## [Required work]
Ignoring the pictures, repeat every entry below exactly as it appears.

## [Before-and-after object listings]
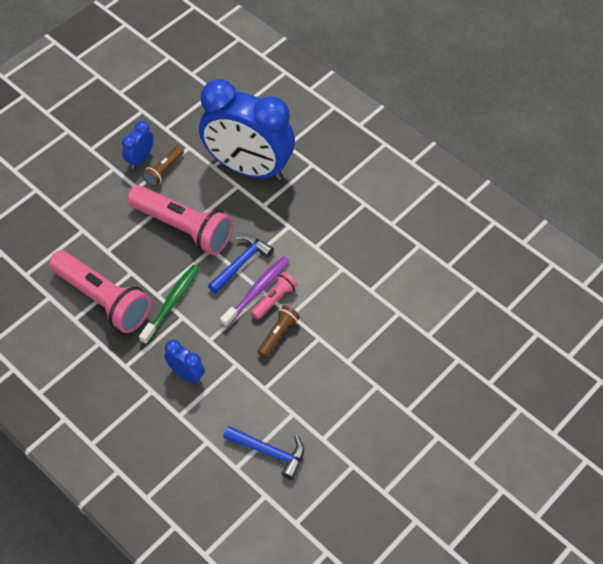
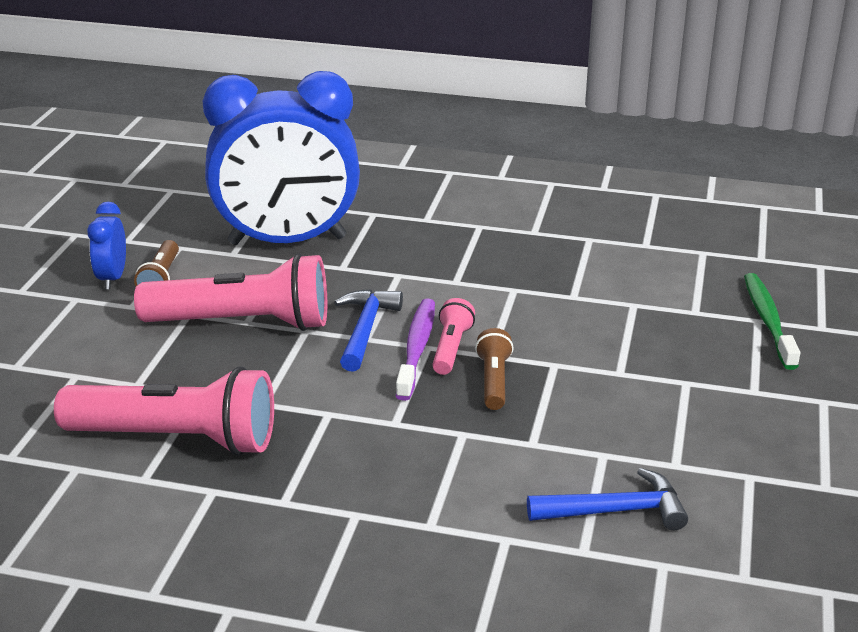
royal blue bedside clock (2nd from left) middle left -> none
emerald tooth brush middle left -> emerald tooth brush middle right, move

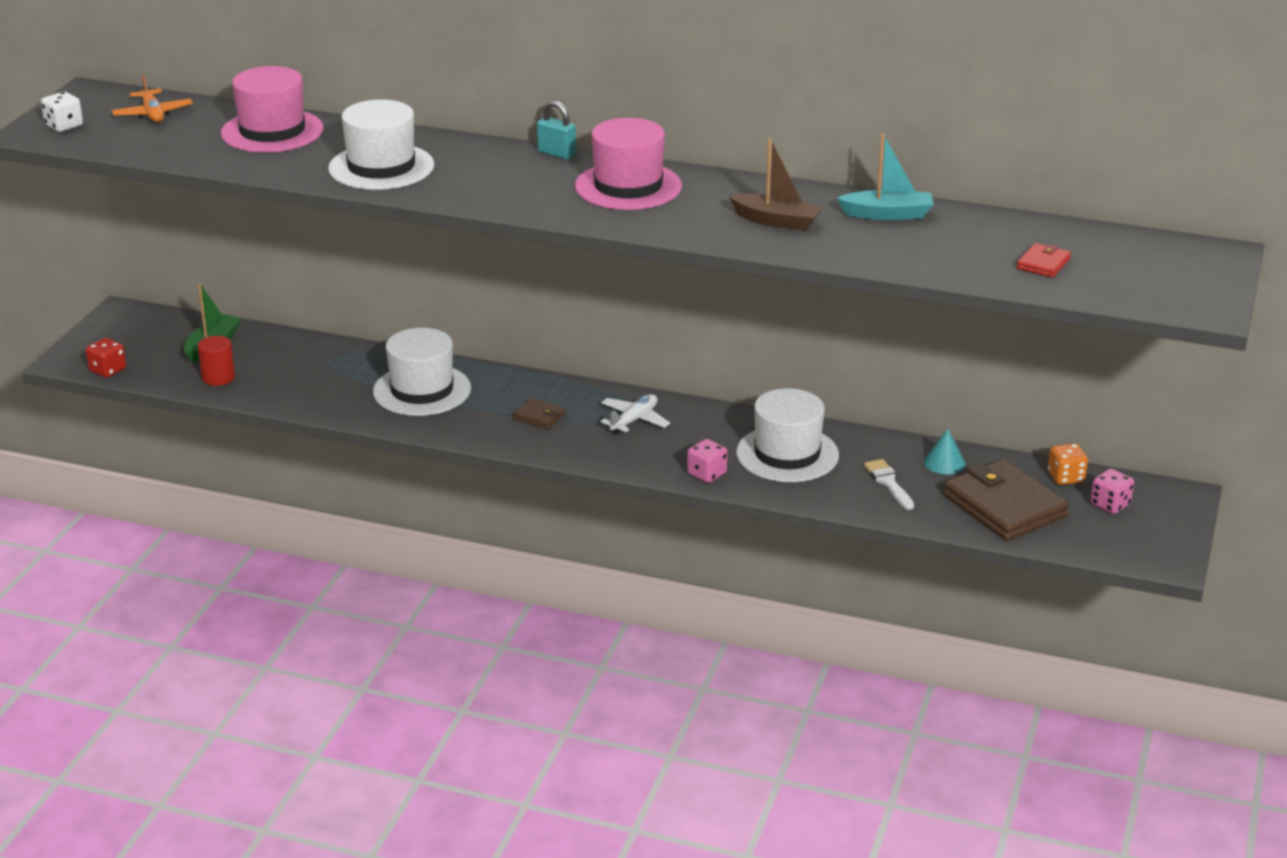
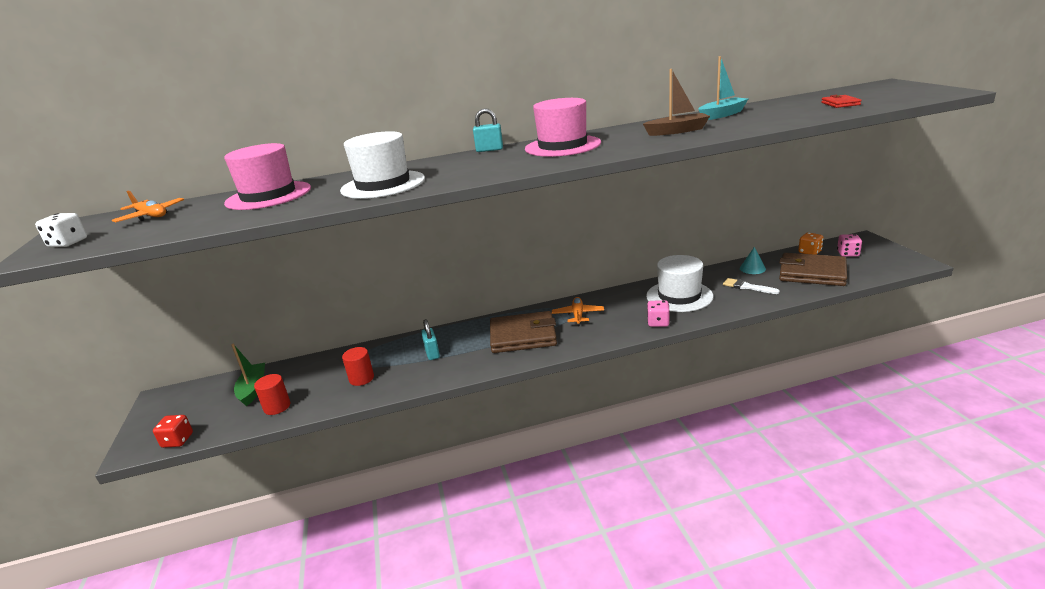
none -> crimson solid cylinder (2nd from left) centre
pure white hat (2nd from left) middle left -> aqua small lock (1st from left) centre
pure white toy plane centre -> orange toy plane (2nd from left) centre
dark brown billfold (1st from left) centre, x2.21

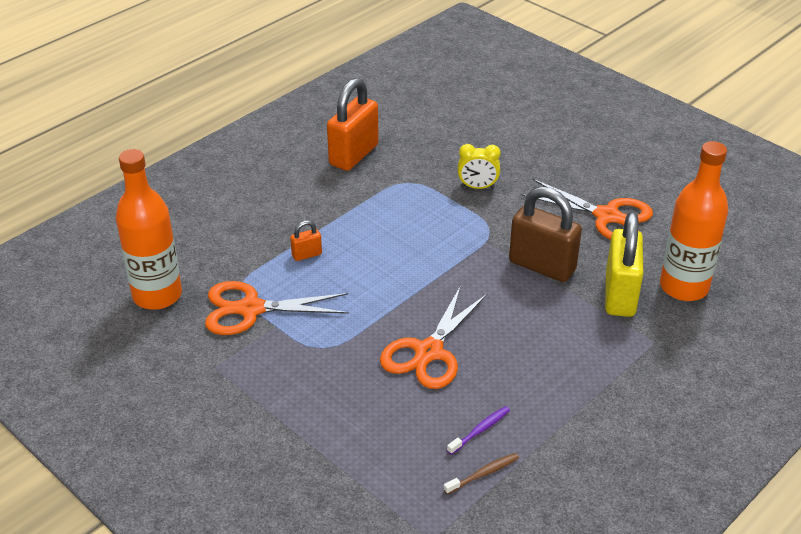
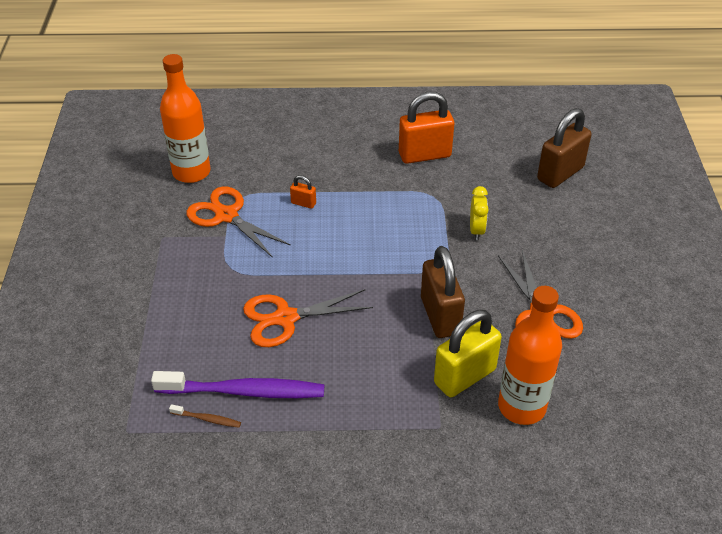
none -> dark brown small lock (2nd from left) top right
golden bedside clock top centre -> golden bedside clock centre, 135 degrees counterclockwise
royal purple tooth brush bottom centre -> royal purple tooth brush bottom left, x2.37

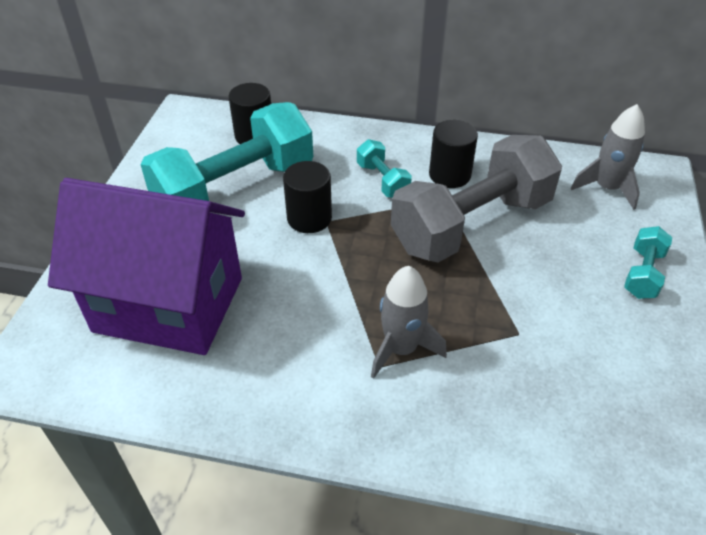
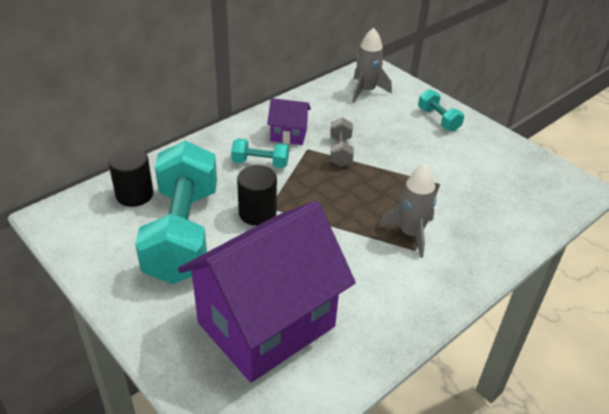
black solid cylinder (3rd from left) top centre -> royal purple house (2nd from left) top centre
gray hand weight middle right -> gray hand weight centre, x0.43

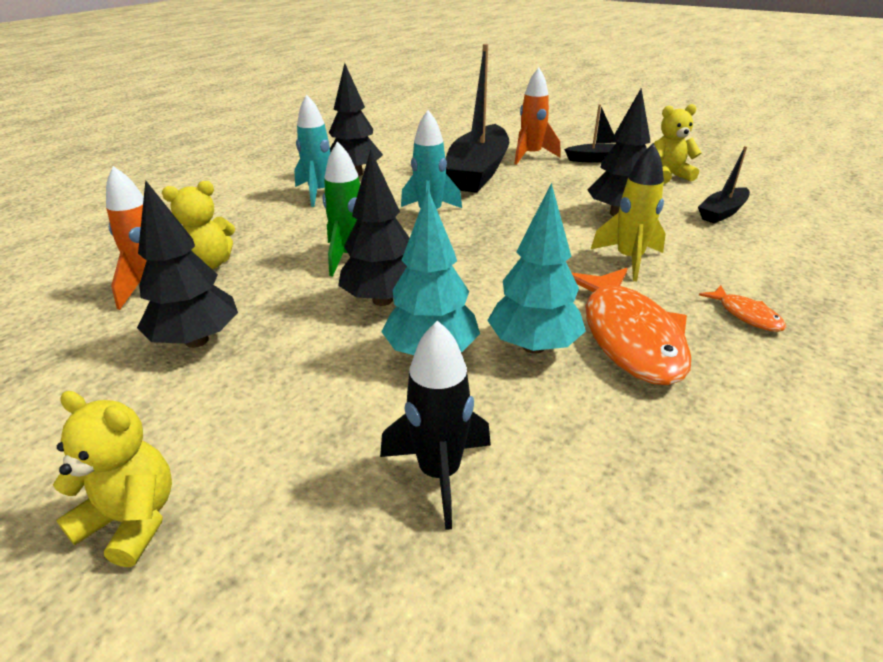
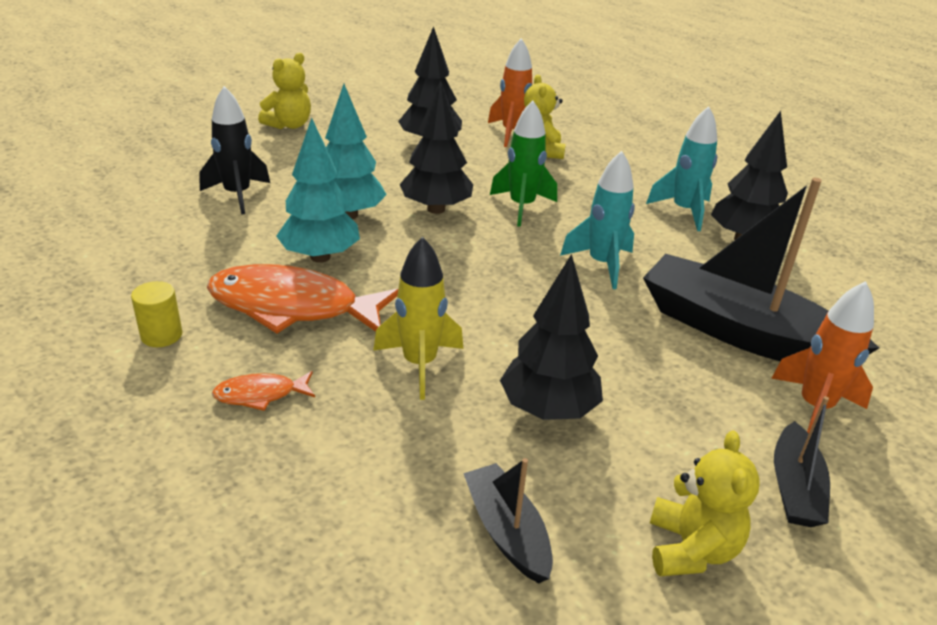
none -> golden solid cylinder middle left

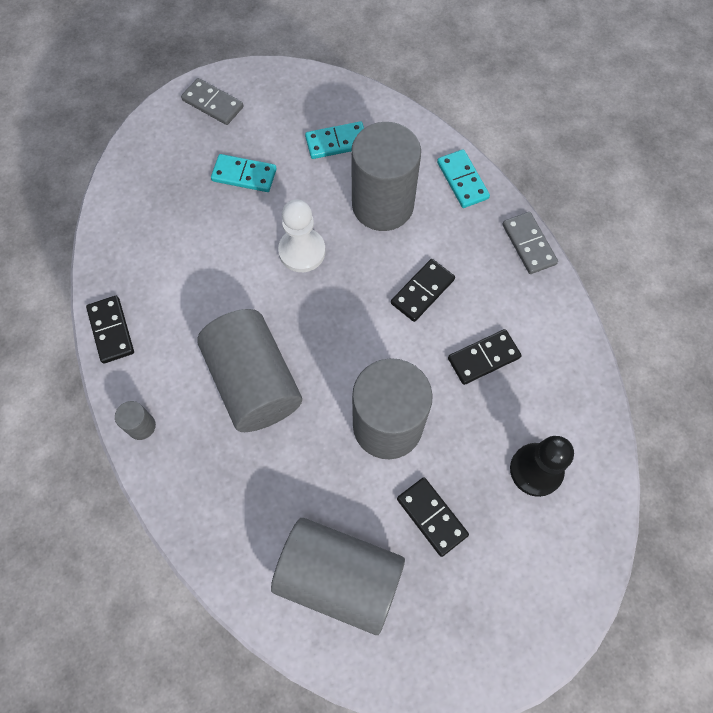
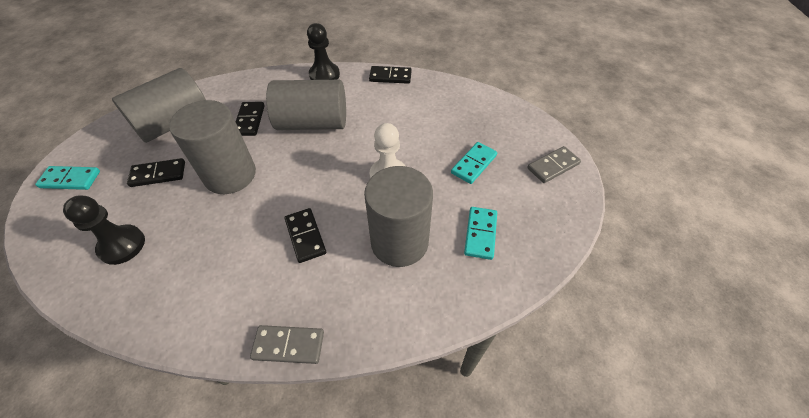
aqua domino (3rd from left in the first image) top centre -> aqua domino (1st from left) middle left, move
black domino (4th from left in the first image) middle right -> black domino (2nd from left) top left, move
gray solid cylinder (1st from left) middle left -> black pawn (2nd from left) top centre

## [Expected output]
royal blue bedside clock (2nd from left) middle left -> none
emerald tooth brush middle left -> emerald tooth brush middle right, move

none -> crimson solid cylinder (2nd from left) centre
pure white hat (2nd from left) middle left -> aqua small lock (1st from left) centre
pure white toy plane centre -> orange toy plane (2nd from left) centre
dark brown billfold (1st from left) centre, x2.21

none -> dark brown small lock (2nd from left) top right
golden bedside clock top centre -> golden bedside clock centre, 135 degrees counterclockwise
royal purple tooth brush bottom centre -> royal purple tooth brush bottom left, x2.37

black solid cylinder (3rd from left) top centre -> royal purple house (2nd from left) top centre
gray hand weight middle right -> gray hand weight centre, x0.43

none -> golden solid cylinder middle left

aqua domino (3rd from left in the first image) top centre -> aqua domino (1st from left) middle left, move
black domino (4th from left in the first image) middle right -> black domino (2nd from left) top left, move
gray solid cylinder (1st from left) middle left -> black pawn (2nd from left) top centre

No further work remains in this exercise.